§ **REQUIRED WORK**
Lines before the one containing "forecast45: [264,299,305,332] ->" are left out; output the rest of the data exactly, through the final line.

Data extracted from a collection
=== Section Start ===

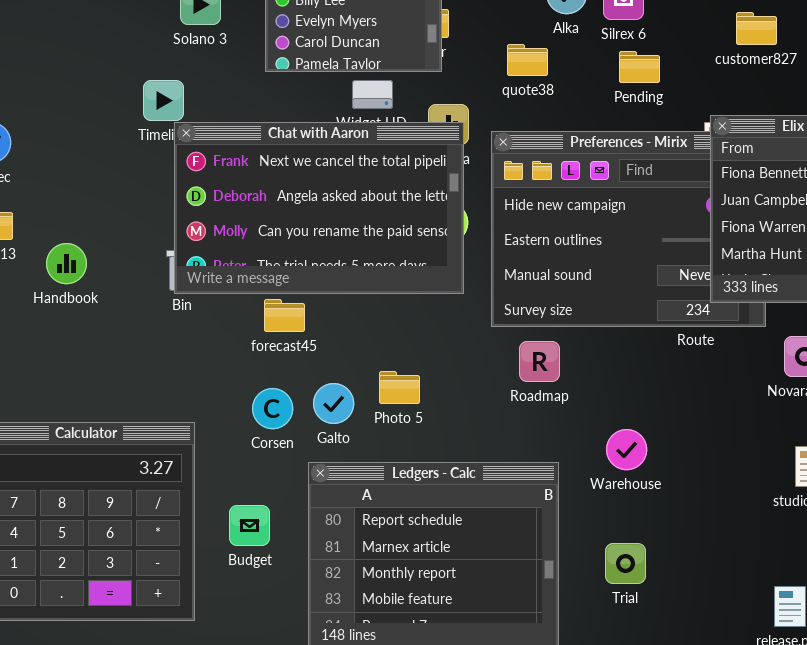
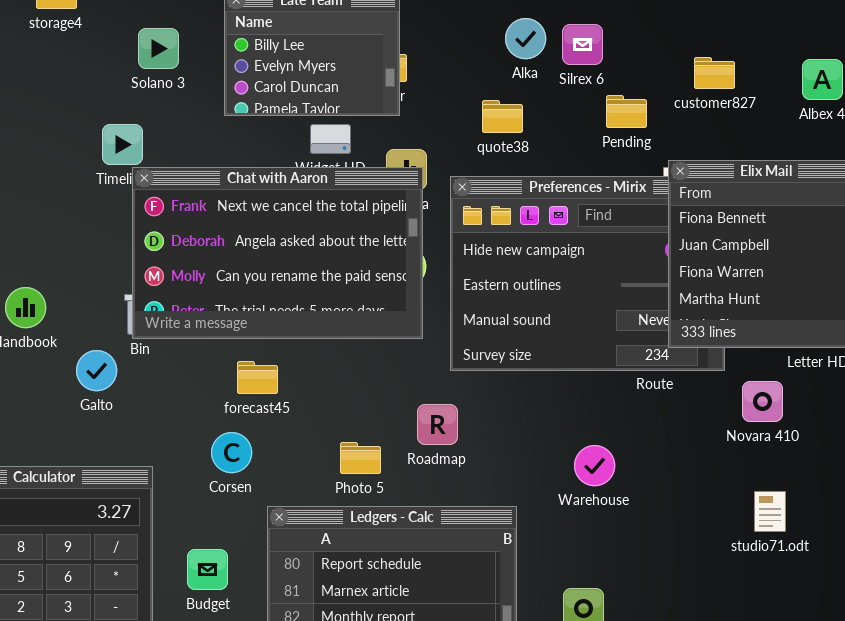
quote38: [507,44,548,76] -> [482,100,523,133], moved
Pending: [619,51,660,83] -> [606,95,647,128], moved
forecast45: [264,299,305,332] -> [237,361,278,394], moved
Roadmap: [519,341,560,382] -> [417,404,458,445], moved
Photo 5: [379,371,420,404] -> [340,442,381,474], moved
Galto: [313,383,354,424] -> [76,350,117,391], moved
Warehouse: [606,429,647,470] -> [574,445,615,486], moved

=== Section End ===

§ **OUTPUT FOR THIS EXERCISE**
forecast45: [264,299,305,332] -> [237,361,278,394], moved
Roadmap: [519,341,560,382] -> [417,404,458,445], moved
Photo 5: [379,371,420,404] -> [340,442,381,474], moved
Galto: [313,383,354,424] -> [76,350,117,391], moved
Warehouse: [606,429,647,470] -> [574,445,615,486], moved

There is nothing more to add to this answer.